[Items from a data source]
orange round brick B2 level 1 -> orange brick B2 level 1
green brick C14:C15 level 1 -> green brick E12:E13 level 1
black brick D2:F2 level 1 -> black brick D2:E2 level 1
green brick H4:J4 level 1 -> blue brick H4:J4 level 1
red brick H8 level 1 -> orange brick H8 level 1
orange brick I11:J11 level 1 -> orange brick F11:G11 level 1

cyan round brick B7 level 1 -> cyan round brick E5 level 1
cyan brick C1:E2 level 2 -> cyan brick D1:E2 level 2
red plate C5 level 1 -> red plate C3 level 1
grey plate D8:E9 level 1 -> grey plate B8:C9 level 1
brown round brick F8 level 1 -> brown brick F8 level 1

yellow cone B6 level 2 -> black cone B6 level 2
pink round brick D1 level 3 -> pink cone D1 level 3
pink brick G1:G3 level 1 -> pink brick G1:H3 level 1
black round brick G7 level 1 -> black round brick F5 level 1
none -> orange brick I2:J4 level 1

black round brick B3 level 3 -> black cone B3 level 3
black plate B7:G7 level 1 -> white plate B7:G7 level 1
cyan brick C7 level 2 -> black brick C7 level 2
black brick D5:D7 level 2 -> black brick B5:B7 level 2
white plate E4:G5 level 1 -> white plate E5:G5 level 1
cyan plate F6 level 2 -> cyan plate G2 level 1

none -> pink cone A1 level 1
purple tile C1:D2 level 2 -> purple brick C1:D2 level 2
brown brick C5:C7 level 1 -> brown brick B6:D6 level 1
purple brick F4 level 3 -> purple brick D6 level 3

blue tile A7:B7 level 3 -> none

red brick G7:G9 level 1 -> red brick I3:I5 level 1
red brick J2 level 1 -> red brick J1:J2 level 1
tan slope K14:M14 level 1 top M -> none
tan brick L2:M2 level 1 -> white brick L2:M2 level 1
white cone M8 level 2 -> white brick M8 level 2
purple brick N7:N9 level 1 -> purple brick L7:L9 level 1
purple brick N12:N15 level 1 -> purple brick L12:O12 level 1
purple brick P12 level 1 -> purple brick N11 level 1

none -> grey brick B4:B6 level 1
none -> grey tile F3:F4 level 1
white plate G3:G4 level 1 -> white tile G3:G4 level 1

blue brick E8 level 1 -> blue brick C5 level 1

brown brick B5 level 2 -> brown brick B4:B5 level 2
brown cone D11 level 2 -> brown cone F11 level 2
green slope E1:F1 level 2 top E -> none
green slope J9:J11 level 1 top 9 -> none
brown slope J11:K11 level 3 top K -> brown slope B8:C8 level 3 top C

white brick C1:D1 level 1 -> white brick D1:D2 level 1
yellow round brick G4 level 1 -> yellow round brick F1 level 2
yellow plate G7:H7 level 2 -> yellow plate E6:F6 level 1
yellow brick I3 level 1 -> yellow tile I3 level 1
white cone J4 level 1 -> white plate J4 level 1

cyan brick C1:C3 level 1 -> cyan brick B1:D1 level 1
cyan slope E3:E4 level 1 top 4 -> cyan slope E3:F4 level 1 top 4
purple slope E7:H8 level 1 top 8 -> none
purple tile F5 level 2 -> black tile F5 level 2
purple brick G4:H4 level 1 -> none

*EXERCISE*. Each line in the data that holds the string "none" needs to be copied.

*EXPECTED ANSWER*.
none -> orange brick I2:J4 level 1
none -> pink cone A1 level 1
blue tile A7:B7 level 3 -> none
tan slope K14:M14 level 1 top M -> none
none -> grey brick B4:B6 level 1
none -> grey tile F3:F4 level 1
green slope E1:F1 level 2 top E -> none
green slope J9:J11 level 1 top 9 -> none
purple slope E7:H8 level 1 top 8 -> none
purple brick G4:H4 level 1 -> none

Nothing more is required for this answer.